* The input
--------------------------------------------------
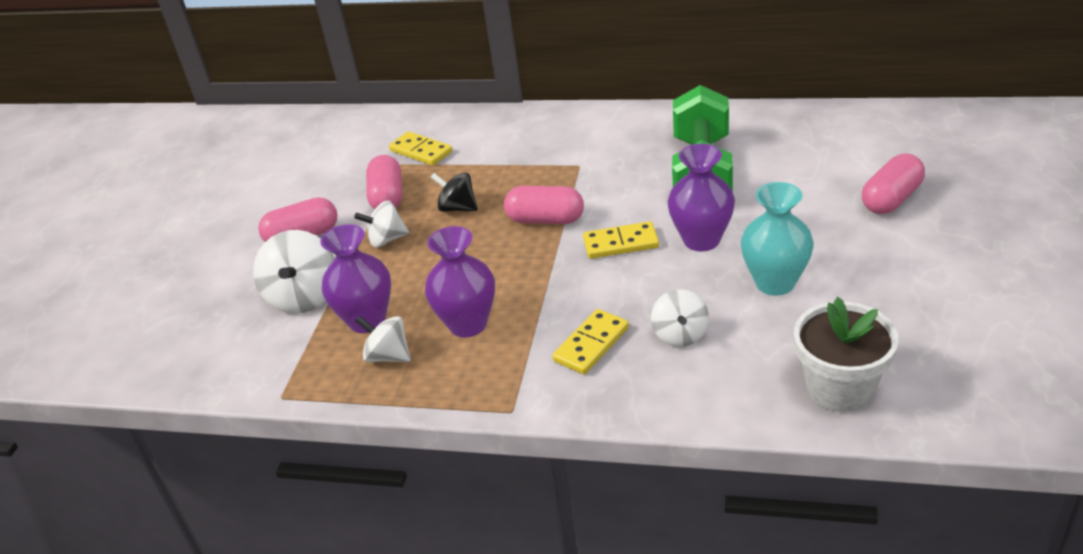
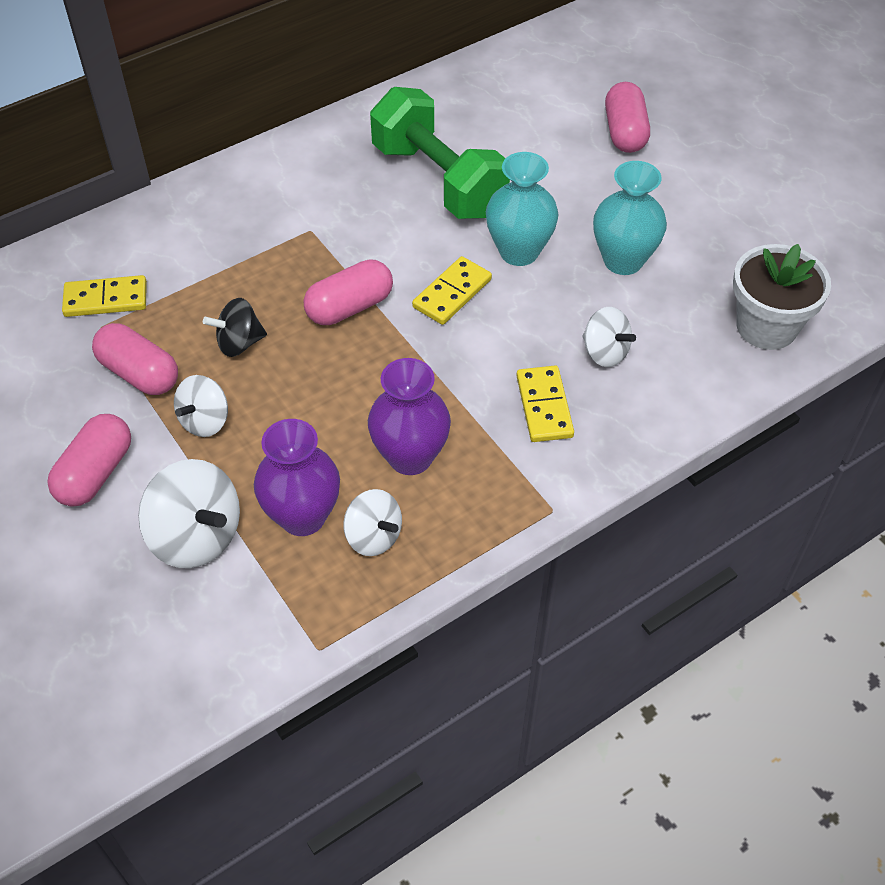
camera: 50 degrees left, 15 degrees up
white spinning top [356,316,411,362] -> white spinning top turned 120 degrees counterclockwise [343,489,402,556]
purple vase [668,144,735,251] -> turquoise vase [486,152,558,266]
--------------------------------------------------
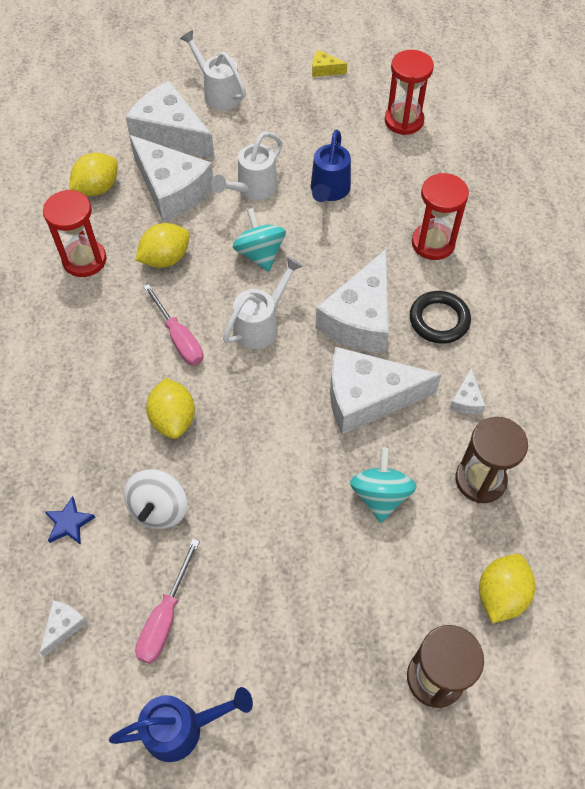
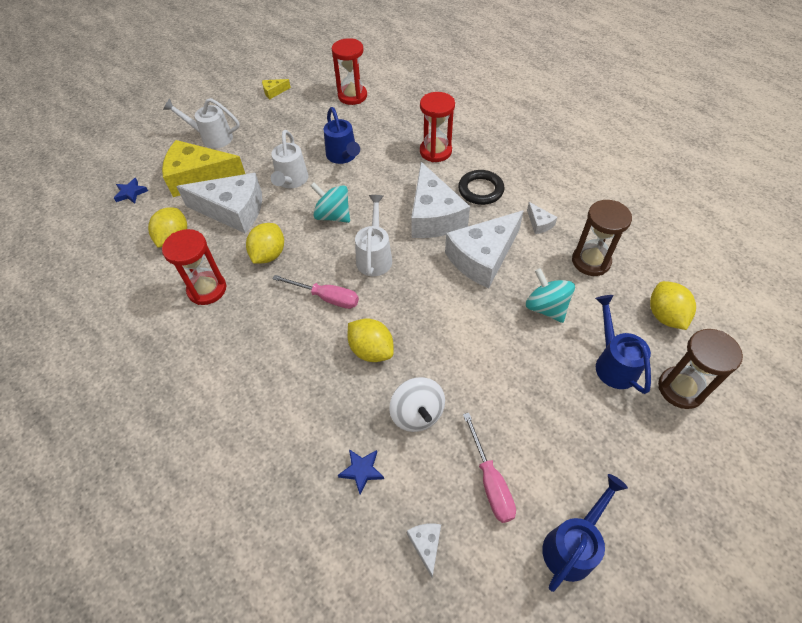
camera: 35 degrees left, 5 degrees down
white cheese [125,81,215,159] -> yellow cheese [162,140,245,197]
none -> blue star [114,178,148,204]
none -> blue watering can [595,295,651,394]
--------------------------------------------------
* Task directions
All that should be written out is the stretch of lines above between the one holding "camera: 50 degrees left, 15 degrees up" and the one holding "purple vase [668,144,735,251]", inclusive, exactly as given.

* Exercise response
camera: 50 degrees left, 15 degrees up
white spinning top [356,316,411,362] -> white spinning top turned 120 degrees counterclockwise [343,489,402,556]
purple vase [668,144,735,251] -> turquoise vase [486,152,558,266]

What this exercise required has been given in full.